EXERCISE REQUIREMENTS
A line below contains "(259, 290) = (532, 279): blue", and a later one contains "(496, 449) = (700, 133): blue". Repeat both, with every line between them, exactly.

PROVIDED RECORDS section start

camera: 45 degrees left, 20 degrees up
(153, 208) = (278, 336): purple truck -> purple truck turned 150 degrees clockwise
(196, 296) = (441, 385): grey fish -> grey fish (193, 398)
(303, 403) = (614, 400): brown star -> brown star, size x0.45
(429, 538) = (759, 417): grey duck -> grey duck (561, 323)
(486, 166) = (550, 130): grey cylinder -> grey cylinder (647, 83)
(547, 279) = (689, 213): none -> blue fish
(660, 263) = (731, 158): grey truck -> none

PROVIDED RECORDS section end
PROVIDED RECORDS section start

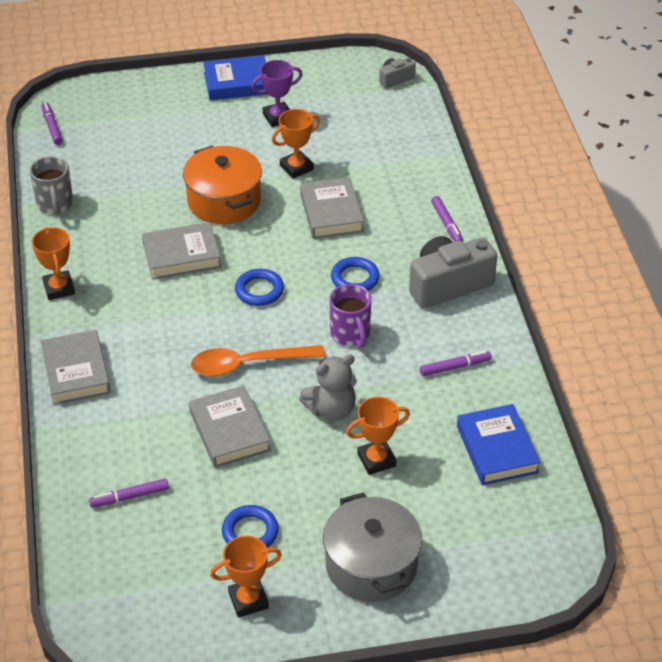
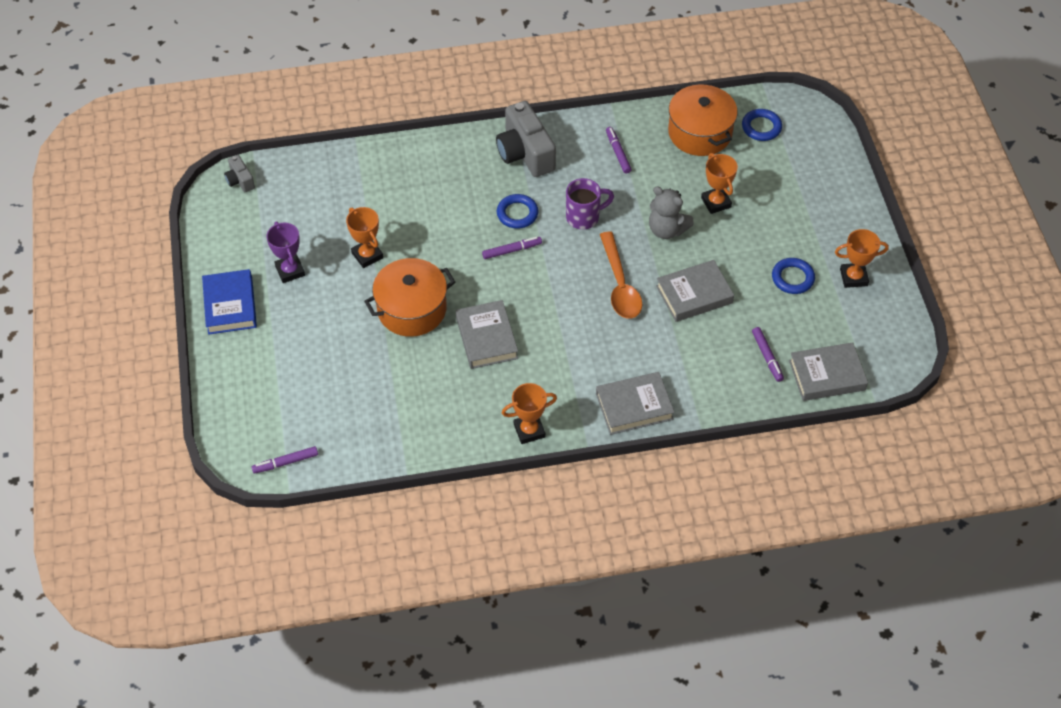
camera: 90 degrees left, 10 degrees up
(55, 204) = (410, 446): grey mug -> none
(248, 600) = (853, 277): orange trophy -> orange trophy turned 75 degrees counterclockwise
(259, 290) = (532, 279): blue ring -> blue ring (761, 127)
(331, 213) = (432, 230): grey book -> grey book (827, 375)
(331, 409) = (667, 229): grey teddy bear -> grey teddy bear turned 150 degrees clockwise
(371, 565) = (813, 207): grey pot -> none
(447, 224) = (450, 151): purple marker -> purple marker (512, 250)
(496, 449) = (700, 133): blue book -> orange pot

PROVIDED RECORDS section end
PROVIDED RECORDS section start

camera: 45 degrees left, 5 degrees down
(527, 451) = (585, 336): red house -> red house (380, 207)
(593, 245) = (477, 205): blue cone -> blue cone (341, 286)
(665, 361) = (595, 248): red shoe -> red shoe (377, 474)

PROVIDED RECORDS section end

ANSWER BOX
(259, 290) = (532, 279): blue ring -> blue ring (761, 127)
(331, 213) = (432, 230): grey book -> grey book (827, 375)
(331, 409) = (667, 229): grey teddy bear -> grey teddy bear turned 150 degrees clockwise
(371, 565) = (813, 207): grey pot -> none
(447, 224) = (450, 151): purple marker -> purple marker (512, 250)
(496, 449) = (700, 133): blue book -> orange pot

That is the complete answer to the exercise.